The task → Could you copy every line of the data that contains "green"?

[Object quantity data]
══════
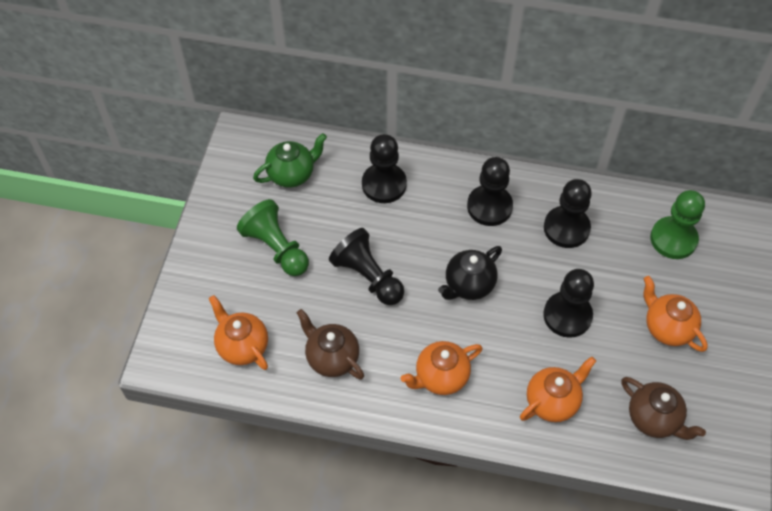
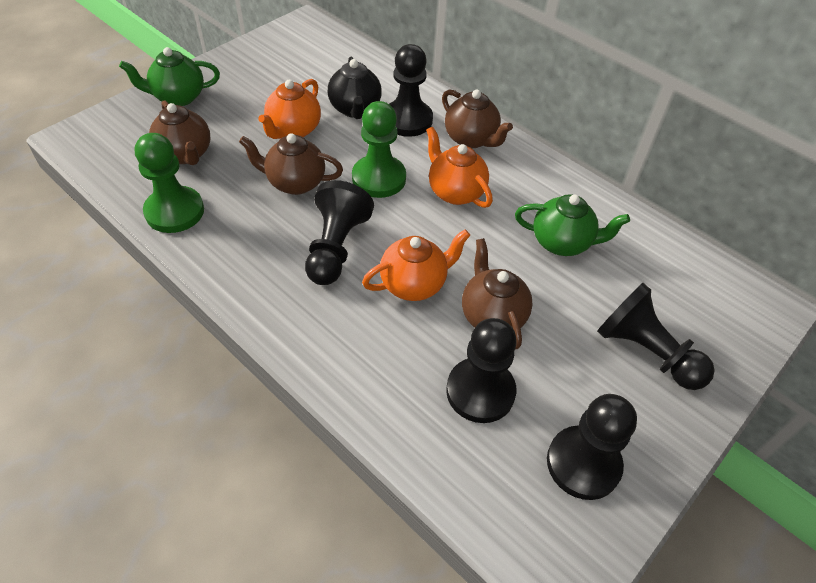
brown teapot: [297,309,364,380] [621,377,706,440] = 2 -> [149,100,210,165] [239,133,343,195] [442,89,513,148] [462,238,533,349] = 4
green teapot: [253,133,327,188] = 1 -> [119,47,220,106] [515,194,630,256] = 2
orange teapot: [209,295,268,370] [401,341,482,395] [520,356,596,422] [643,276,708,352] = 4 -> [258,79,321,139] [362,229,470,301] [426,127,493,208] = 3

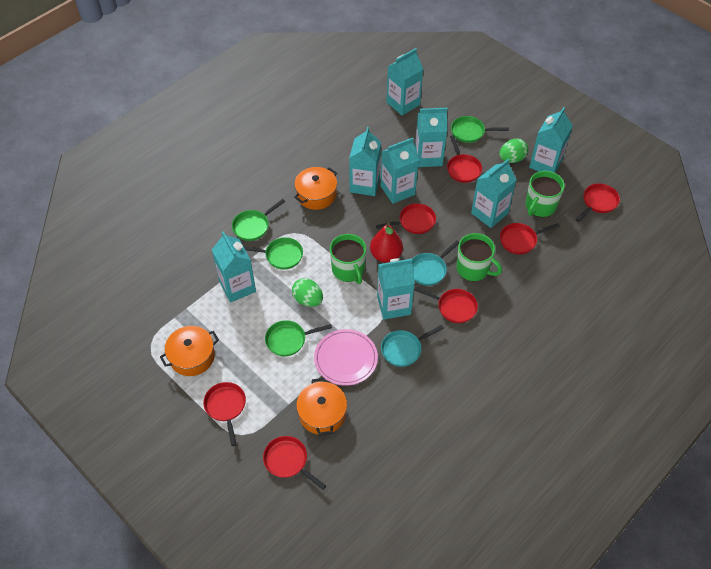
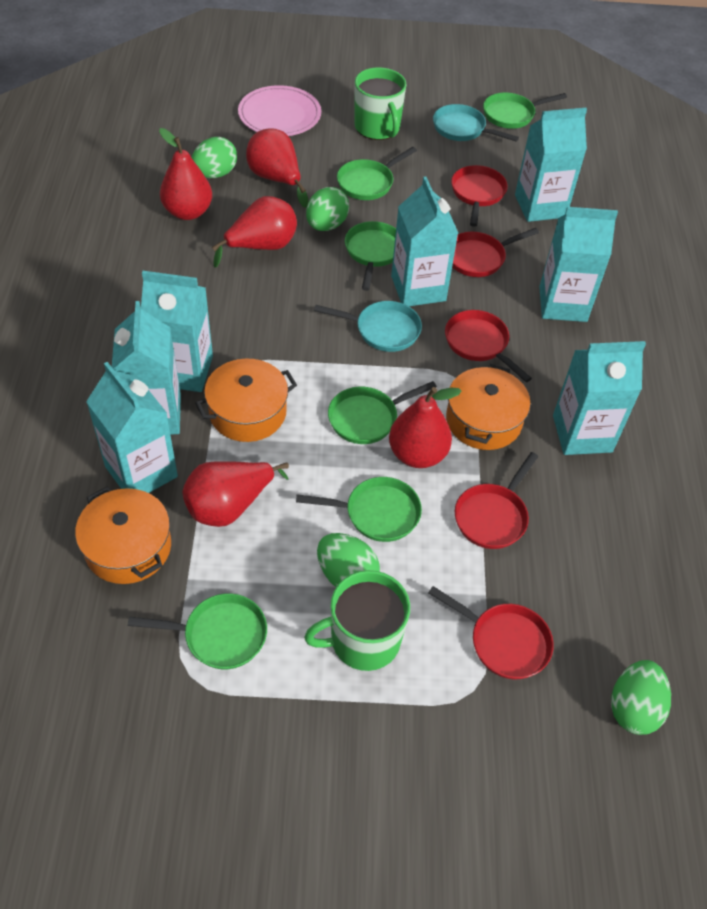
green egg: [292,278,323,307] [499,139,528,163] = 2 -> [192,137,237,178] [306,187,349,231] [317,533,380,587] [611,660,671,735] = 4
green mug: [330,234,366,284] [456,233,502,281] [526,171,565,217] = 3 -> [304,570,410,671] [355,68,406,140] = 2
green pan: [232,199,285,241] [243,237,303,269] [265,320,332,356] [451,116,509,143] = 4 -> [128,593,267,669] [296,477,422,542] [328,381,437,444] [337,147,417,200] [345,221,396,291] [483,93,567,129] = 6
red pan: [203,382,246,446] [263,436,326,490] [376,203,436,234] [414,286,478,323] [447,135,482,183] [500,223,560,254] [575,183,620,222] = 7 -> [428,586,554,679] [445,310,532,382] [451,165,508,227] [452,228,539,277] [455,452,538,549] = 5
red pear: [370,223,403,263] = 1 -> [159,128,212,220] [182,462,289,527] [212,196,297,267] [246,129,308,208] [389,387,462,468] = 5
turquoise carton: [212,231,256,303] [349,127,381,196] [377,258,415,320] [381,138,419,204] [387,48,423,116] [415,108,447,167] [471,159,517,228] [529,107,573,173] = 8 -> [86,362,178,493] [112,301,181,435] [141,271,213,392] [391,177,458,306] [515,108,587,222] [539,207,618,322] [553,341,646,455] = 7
══════
Finished task →
green teapot: [253,133,327,188] = 1 -> [119,47,220,106] [515,194,630,256] = 2
green egg: [292,278,323,307] [499,139,528,163] = 2 -> [192,137,237,178] [306,187,349,231] [317,533,380,587] [611,660,671,735] = 4
green mug: [330,234,366,284] [456,233,502,281] [526,171,565,217] = 3 -> [304,570,410,671] [355,68,406,140] = 2
green pan: [232,199,285,241] [243,237,303,269] [265,320,332,356] [451,116,509,143] = 4 -> [128,593,267,669] [296,477,422,542] [328,381,437,444] [337,147,417,200] [345,221,396,291] [483,93,567,129] = 6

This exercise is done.